__Material shown__.
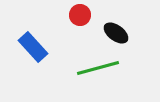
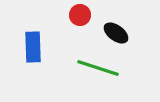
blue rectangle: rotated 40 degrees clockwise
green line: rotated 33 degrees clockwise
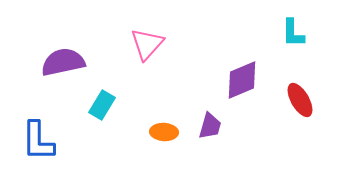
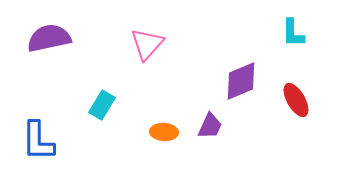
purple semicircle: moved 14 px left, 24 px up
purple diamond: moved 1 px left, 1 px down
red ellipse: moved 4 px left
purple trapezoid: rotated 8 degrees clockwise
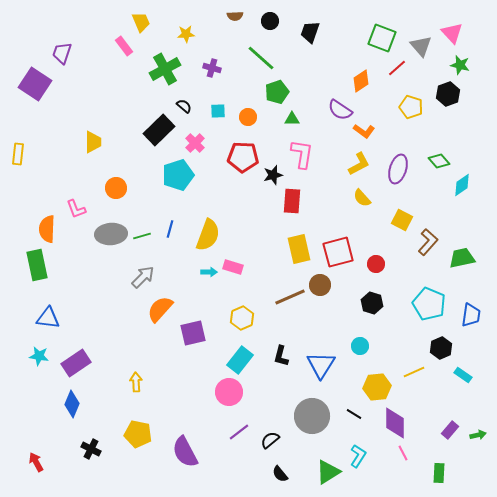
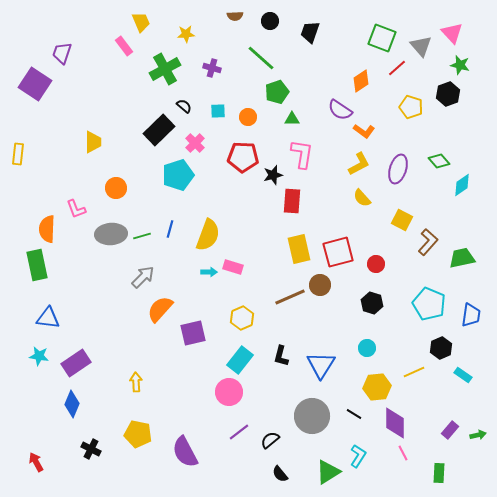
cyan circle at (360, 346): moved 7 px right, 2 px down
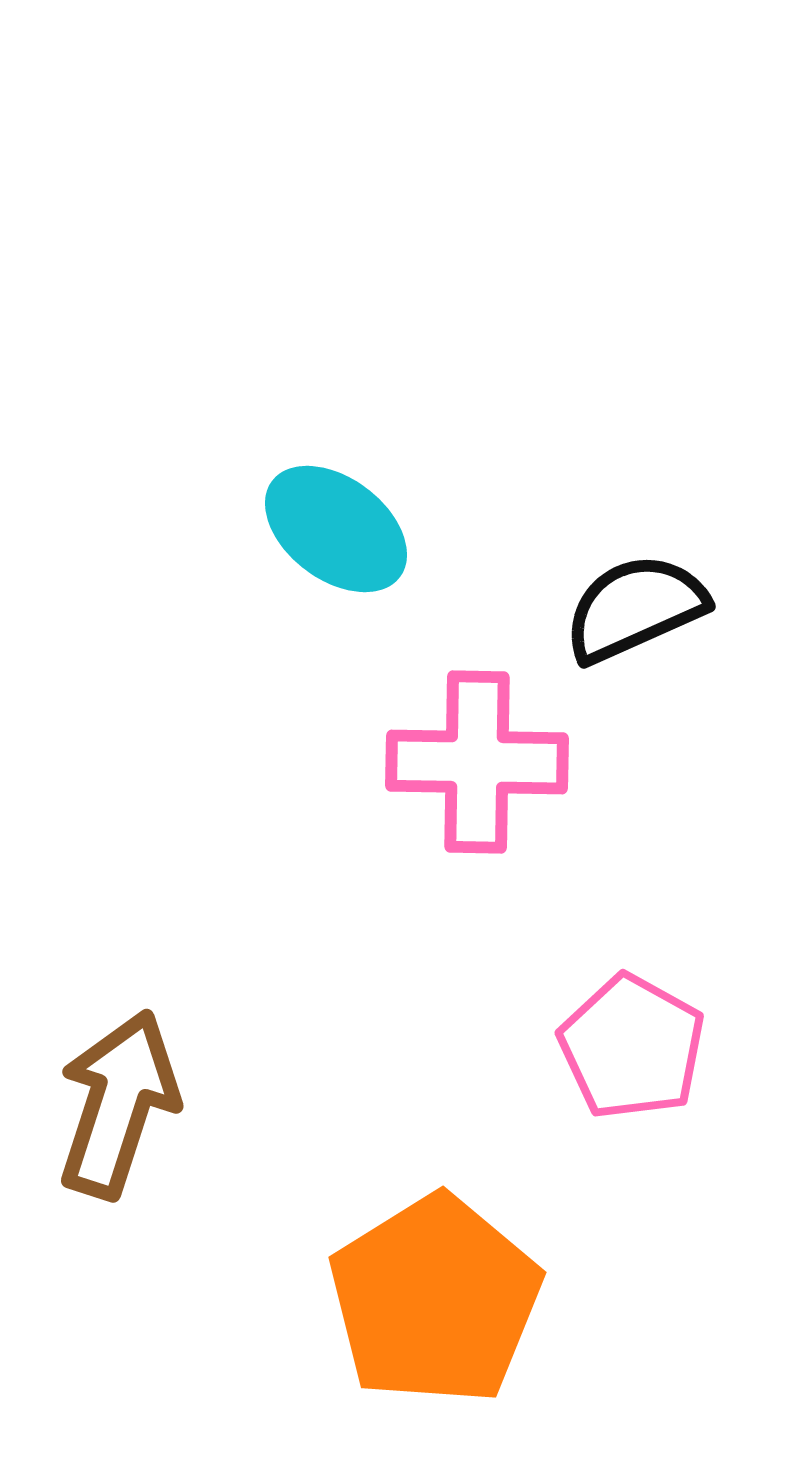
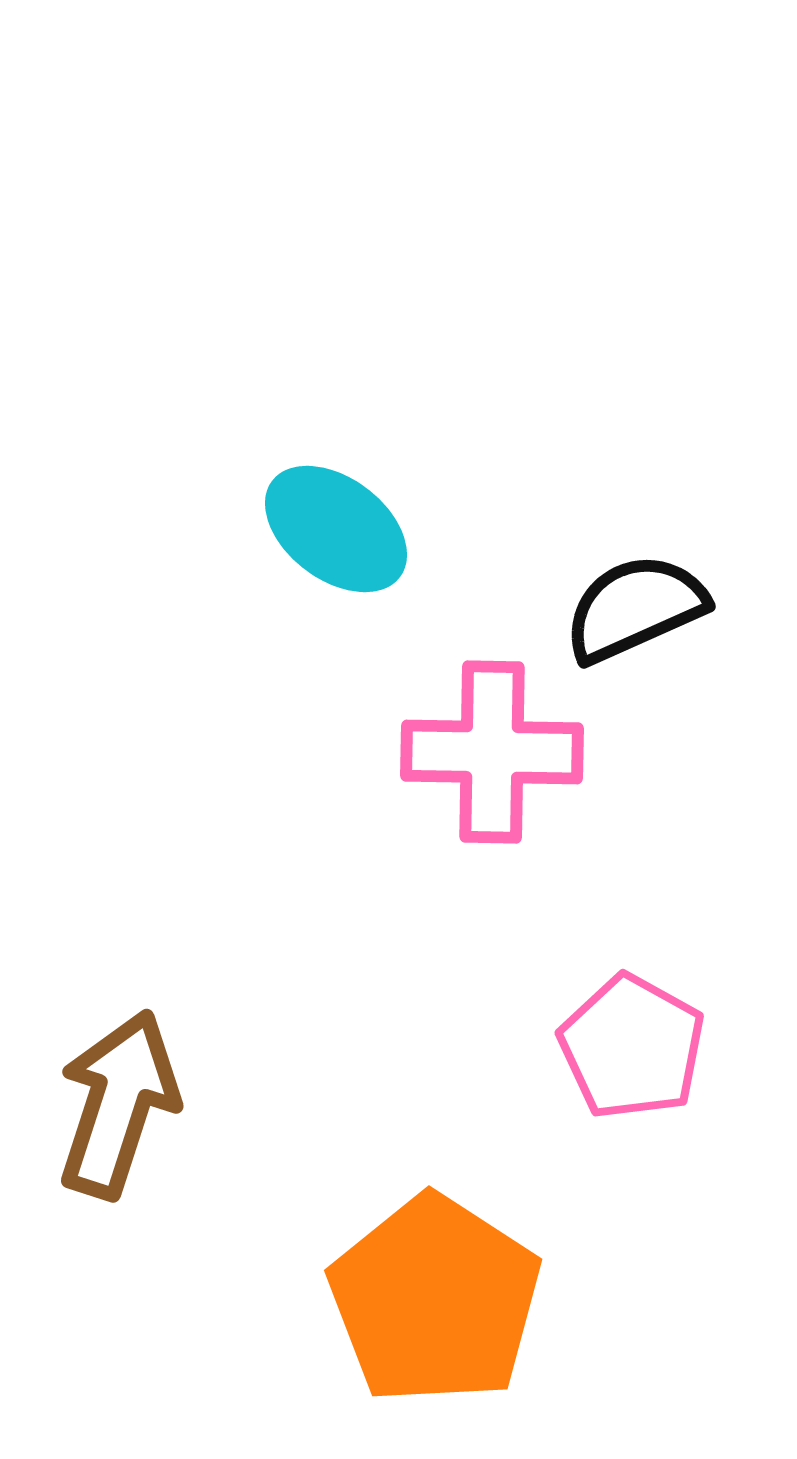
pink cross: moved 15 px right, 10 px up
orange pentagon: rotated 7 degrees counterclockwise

--

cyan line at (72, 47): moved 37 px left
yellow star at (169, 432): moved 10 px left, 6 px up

__What is expected__.
All that is wanted is the stretch of lines above from the one containing "pink cross: moved 15 px right, 10 px up" through the one containing "orange pentagon: rotated", duplicated exactly.

__Answer below__.
pink cross: moved 15 px right, 10 px up
orange pentagon: rotated 7 degrees counterclockwise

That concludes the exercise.